Goal of the exercise:
Reproduce, with no changes, the line that contains "BARO pin SCL: GP16 -> GP26" and all the lines that come after it in the records.

Supplied records:
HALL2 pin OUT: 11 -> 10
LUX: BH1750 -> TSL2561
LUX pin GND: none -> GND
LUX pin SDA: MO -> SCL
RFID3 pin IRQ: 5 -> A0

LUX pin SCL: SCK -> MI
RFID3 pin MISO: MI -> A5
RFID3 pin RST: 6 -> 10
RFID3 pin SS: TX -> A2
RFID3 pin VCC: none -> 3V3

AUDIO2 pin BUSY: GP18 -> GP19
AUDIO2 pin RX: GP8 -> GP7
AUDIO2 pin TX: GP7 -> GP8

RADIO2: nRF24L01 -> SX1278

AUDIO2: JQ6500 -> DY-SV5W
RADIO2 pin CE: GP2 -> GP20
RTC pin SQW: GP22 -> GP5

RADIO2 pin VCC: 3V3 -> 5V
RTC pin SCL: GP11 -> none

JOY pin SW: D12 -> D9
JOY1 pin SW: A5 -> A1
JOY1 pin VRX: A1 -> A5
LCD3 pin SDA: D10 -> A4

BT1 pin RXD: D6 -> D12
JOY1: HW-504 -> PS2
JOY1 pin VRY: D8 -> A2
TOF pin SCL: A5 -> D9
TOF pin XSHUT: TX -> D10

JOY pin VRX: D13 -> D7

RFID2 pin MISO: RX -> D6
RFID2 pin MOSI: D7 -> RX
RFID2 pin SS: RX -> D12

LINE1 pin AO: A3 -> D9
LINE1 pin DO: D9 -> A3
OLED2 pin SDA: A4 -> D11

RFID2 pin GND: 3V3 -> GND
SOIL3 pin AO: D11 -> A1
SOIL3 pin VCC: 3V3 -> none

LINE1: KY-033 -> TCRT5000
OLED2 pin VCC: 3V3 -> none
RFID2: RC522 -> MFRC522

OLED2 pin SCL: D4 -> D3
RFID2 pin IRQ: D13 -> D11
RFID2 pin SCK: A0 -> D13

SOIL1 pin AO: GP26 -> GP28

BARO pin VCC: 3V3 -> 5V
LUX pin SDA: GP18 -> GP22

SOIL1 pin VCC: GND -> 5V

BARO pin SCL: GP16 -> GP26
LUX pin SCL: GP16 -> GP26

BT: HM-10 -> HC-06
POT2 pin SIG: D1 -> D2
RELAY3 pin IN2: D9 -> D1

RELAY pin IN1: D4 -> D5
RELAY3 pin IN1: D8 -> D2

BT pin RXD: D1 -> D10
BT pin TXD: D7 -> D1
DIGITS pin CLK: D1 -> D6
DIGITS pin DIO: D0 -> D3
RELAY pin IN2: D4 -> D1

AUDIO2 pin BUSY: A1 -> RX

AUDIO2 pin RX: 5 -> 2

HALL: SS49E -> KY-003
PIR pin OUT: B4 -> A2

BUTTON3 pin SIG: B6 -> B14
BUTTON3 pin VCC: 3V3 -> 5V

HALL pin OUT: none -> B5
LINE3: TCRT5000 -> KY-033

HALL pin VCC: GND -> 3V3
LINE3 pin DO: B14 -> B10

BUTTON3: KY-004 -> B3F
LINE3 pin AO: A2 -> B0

Answer to this problem:
BARO pin SCL: GP16 -> GP26
LUX pin SCL: GP16 -> GP26

BT: HM-10 -> HC-06
POT2 pin SIG: D1 -> D2
RELAY3 pin IN2: D9 -> D1

RELAY pin IN1: D4 -> D5
RELAY3 pin IN1: D8 -> D2

BT pin RXD: D1 -> D10
BT pin TXD: D7 -> D1
DIGITS pin CLK: D1 -> D6
DIGITS pin DIO: D0 -> D3
RELAY pin IN2: D4 -> D1

AUDIO2 pin BUSY: A1 -> RX

AUDIO2 pin RX: 5 -> 2

HALL: SS49E -> KY-003
PIR pin OUT: B4 -> A2

BUTTON3 pin SIG: B6 -> B14
BUTTON3 pin VCC: 3V3 -> 5V

HALL pin OUT: none -> B5
LINE3: TCRT5000 -> KY-033

HALL pin VCC: GND -> 3V3
LINE3 pin DO: B14 -> B10

BUTTON3: KY-004 -> B3F
LINE3 pin AO: A2 -> B0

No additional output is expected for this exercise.